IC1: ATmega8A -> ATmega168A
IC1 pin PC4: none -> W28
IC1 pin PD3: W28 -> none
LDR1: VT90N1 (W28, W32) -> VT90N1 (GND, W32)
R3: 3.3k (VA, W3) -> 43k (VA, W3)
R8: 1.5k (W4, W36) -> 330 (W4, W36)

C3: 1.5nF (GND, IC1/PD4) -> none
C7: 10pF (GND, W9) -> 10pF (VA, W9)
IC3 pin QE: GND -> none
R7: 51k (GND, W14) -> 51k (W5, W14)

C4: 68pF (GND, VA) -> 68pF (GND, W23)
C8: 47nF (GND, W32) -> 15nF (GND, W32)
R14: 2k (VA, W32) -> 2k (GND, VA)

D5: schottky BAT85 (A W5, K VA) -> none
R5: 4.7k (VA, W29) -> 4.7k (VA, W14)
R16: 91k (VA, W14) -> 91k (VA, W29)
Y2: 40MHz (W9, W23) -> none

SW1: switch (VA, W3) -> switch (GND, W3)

----------------------------------------

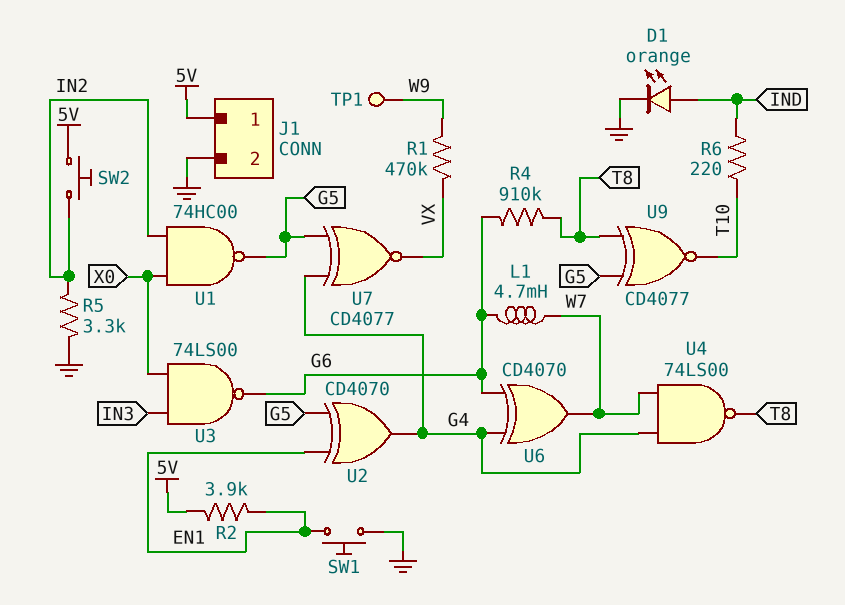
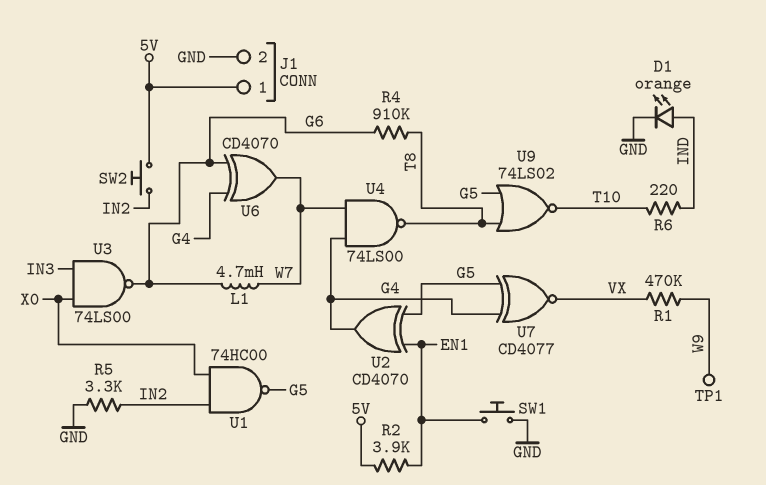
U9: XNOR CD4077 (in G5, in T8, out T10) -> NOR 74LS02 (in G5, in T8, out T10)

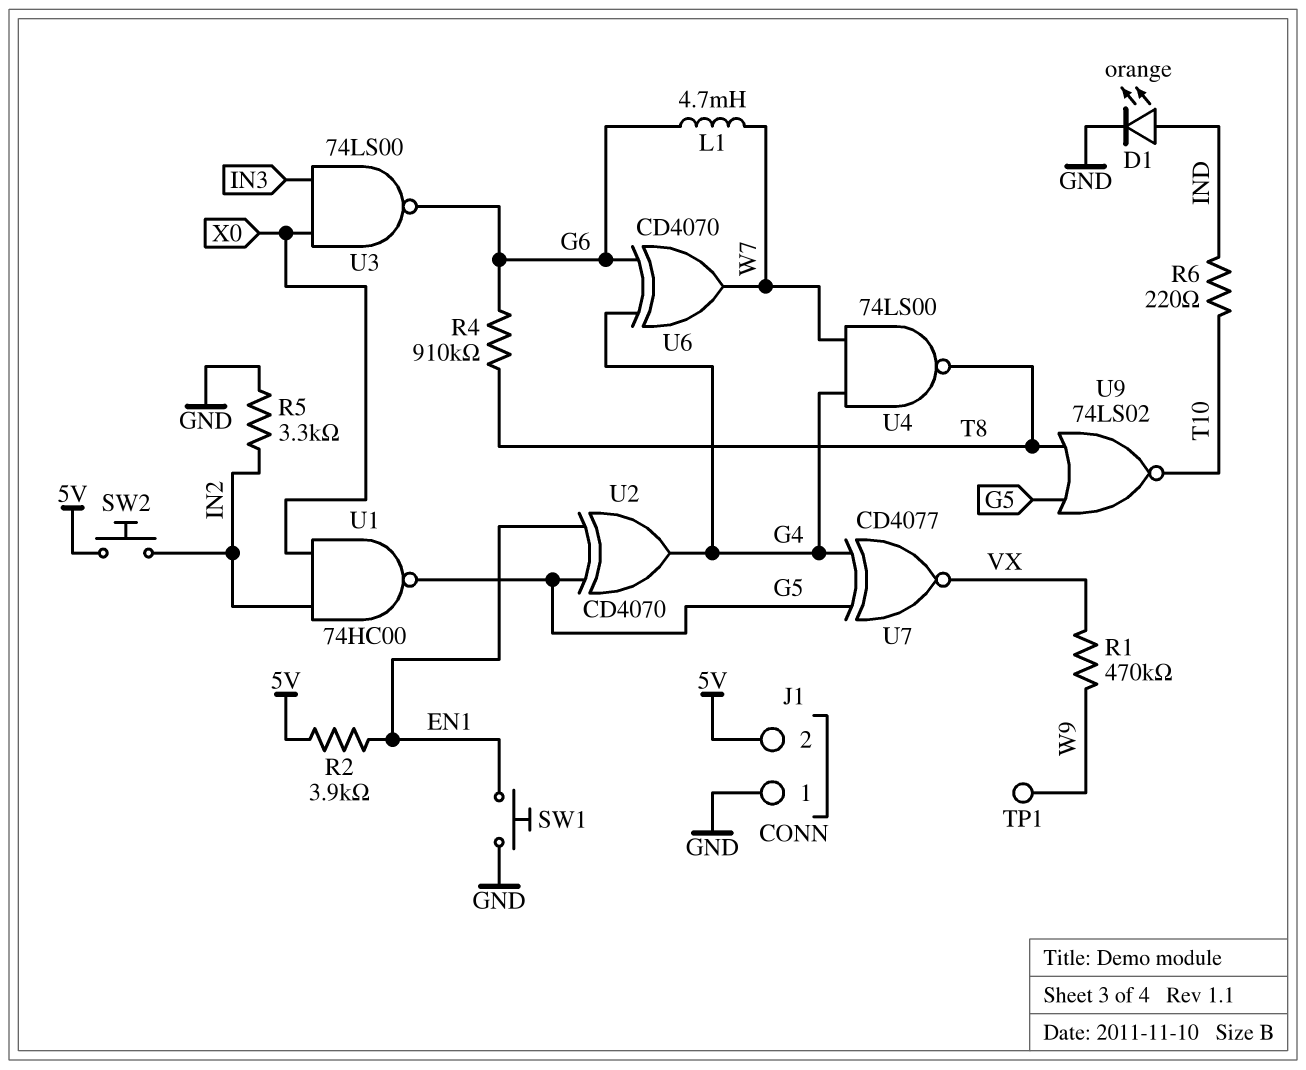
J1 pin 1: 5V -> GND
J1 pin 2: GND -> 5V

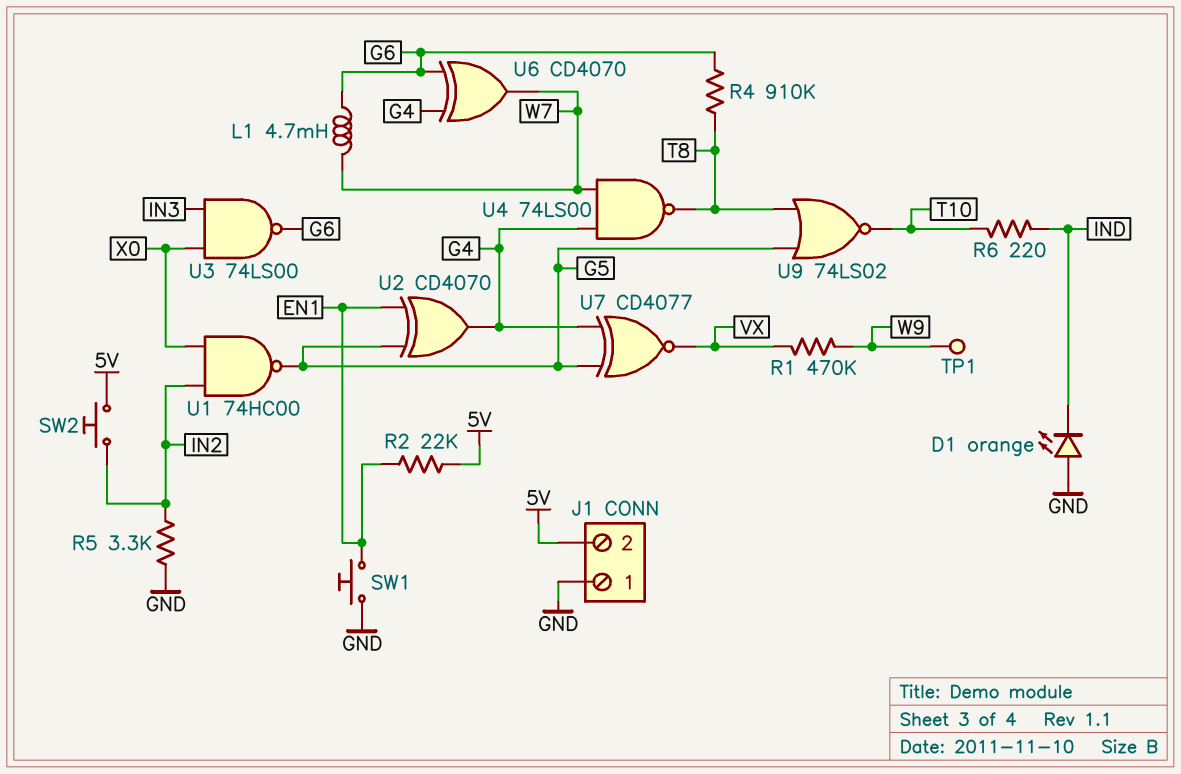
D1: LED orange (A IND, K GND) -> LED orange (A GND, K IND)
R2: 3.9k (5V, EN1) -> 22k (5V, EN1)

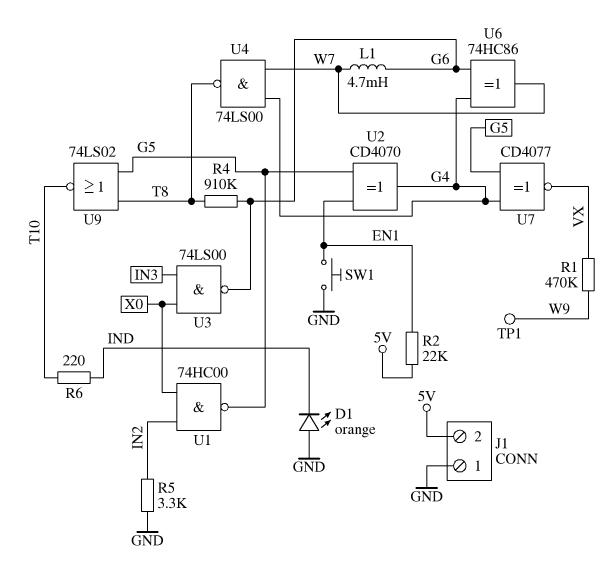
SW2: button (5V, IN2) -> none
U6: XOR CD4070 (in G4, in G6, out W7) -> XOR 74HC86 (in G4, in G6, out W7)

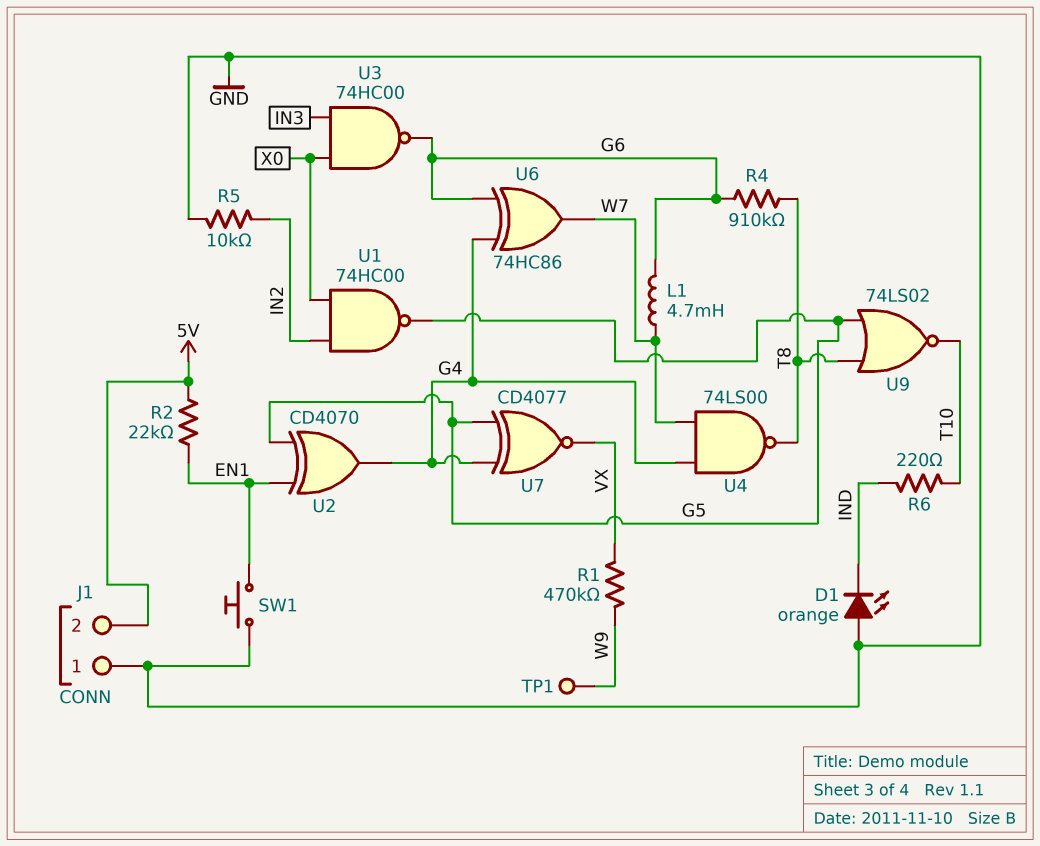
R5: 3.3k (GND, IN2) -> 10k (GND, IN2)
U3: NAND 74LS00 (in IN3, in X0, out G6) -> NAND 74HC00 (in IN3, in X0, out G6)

----------------------------------------

Within the material above, copy exactly the lines from the line that holds "IC1: ATmega8A -> ATmega168A" up to and including the line that holds "C8: 47nF (GND, W32) -> 15nF (GND, W32)".

IC1: ATmega8A -> ATmega168A
IC1 pin PC4: none -> W28
IC1 pin PD3: W28 -> none
LDR1: VT90N1 (W28, W32) -> VT90N1 (GND, W32)
R3: 3.3k (VA, W3) -> 43k (VA, W3)
R8: 1.5k (W4, W36) -> 330 (W4, W36)

C3: 1.5nF (GND, IC1/PD4) -> none
C7: 10pF (GND, W9) -> 10pF (VA, W9)
IC3 pin QE: GND -> none
R7: 51k (GND, W14) -> 51k (W5, W14)

C4: 68pF (GND, VA) -> 68pF (GND, W23)
C8: 47nF (GND, W32) -> 15nF (GND, W32)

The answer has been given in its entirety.